Prompt:
What lines in the entries hold the string "GATE"? List them.

Modification records:
***

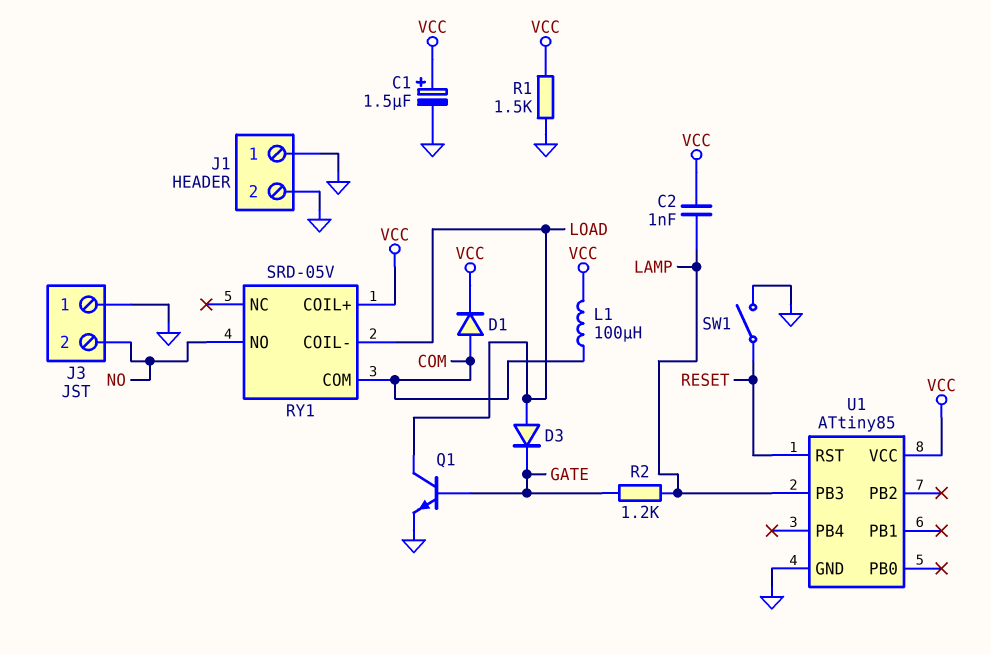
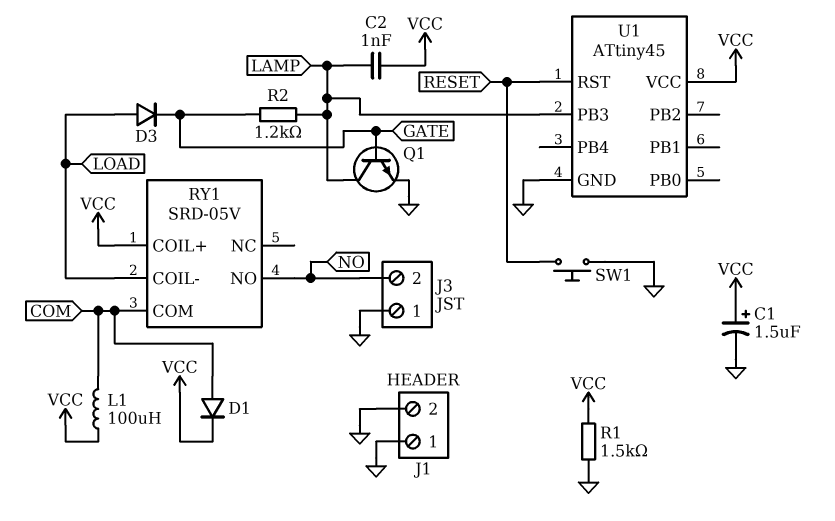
Q1: NPN (B GATE, C LOAD, E GND) -> NPN (B GATE, C LAMP, E GND)
SW1: switch (GND, RESET) -> button (GND, RESET)
U1: ATtiny85 -> ATtiny45

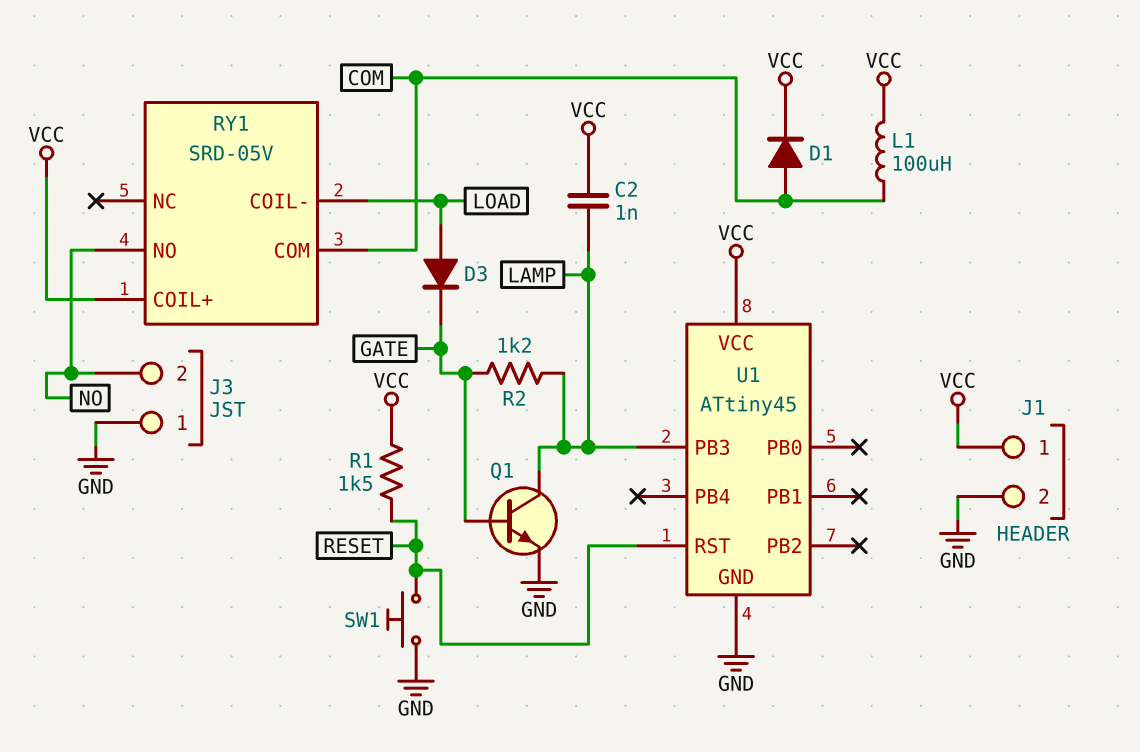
C1: 1.5uF (plus VCC, minus GND) -> none
J1 pin 1: GND -> VCC
R1: 1.5k (GND, VCC) -> 1.5k (RESET, VCC)

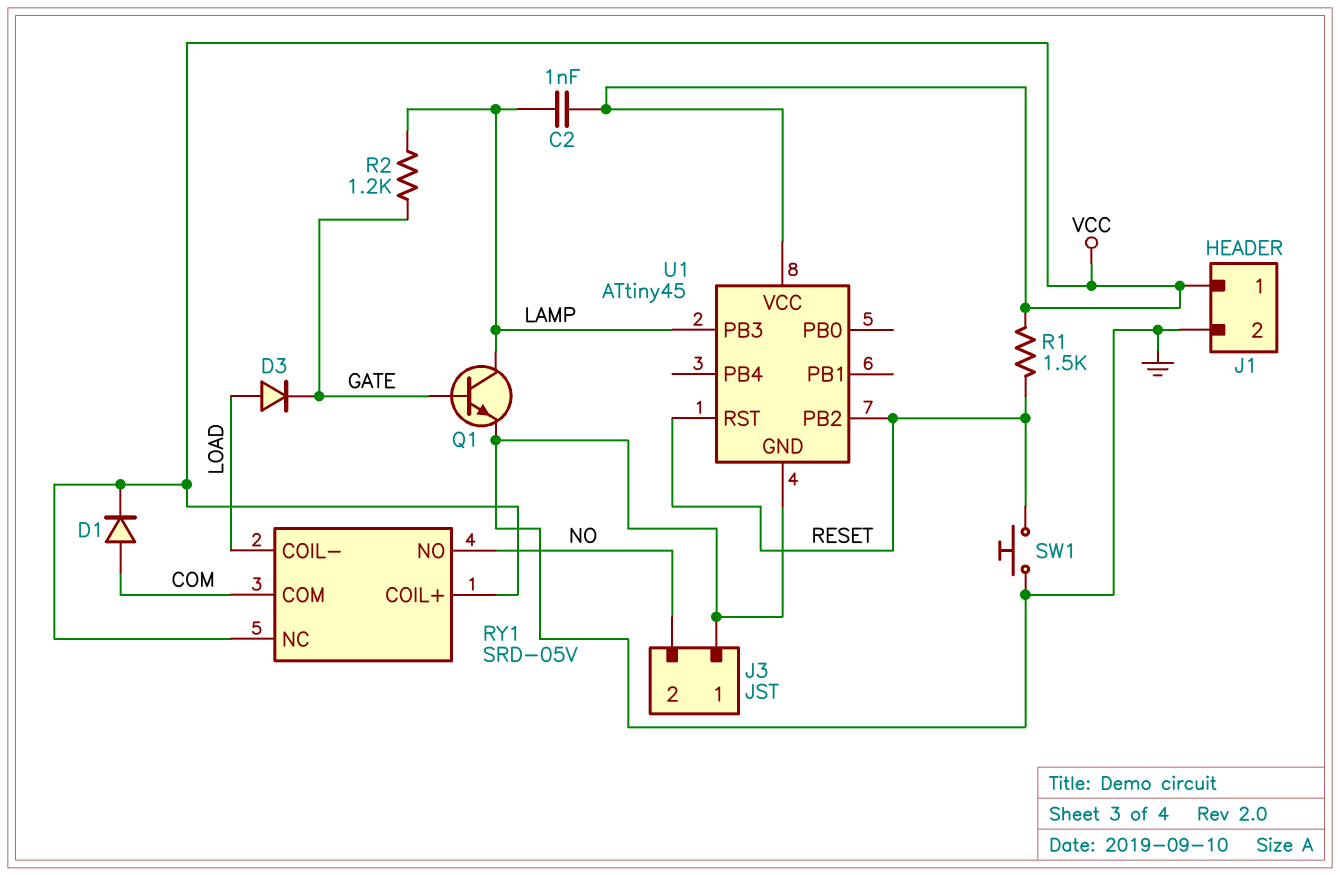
L1: 100uH (COM, VCC) -> none
RY1 pin NC: none -> VCC
U1 pin PB2: none -> RESET

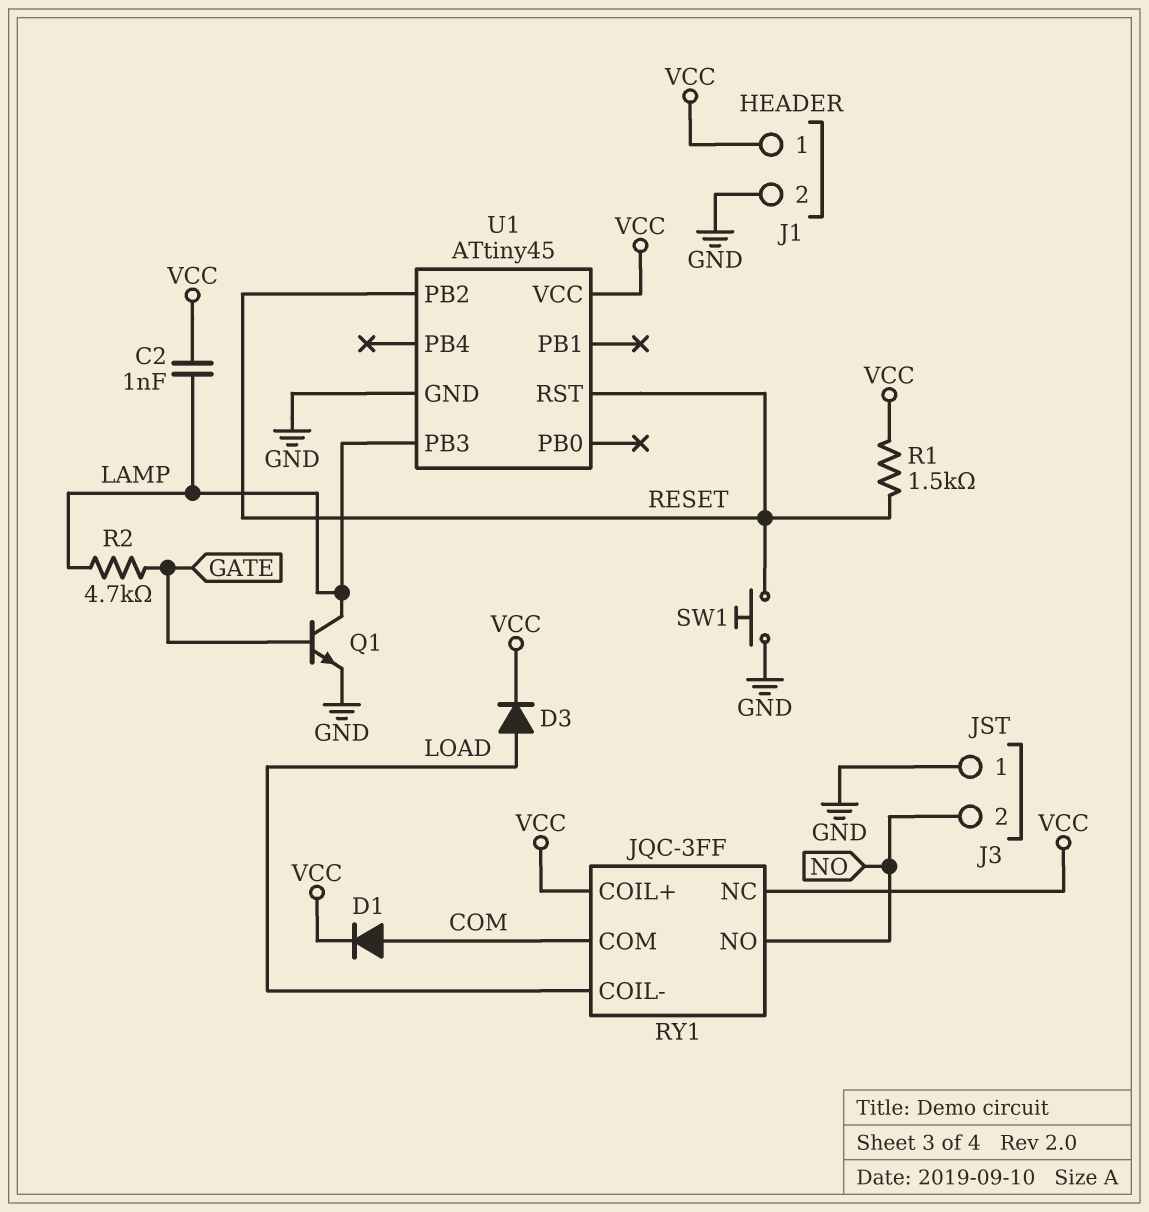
D3: diode (A LOAD, K GATE) -> diode (A LOAD, K VCC)
R2: 1.2k (GATE, LAMP) -> 4.7k (GATE, LAMP)
RY1: SRD-05V -> JQC-3FF

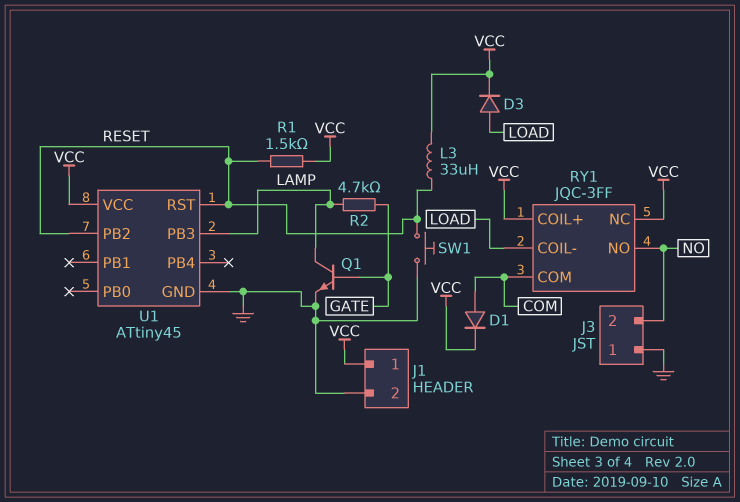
C2: 1nF (LAMP, VCC) -> none
L3: none -> 33uH (RESET, VCC)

***

Output:
Q1: NPN (B GATE, C LOAD, E GND) -> NPN (B GATE, C LAMP, E GND)
D3: diode (A LOAD, K GATE) -> diode (A LOAD, K VCC)
R2: 1.2k (GATE, LAMP) -> 4.7k (GATE, LAMP)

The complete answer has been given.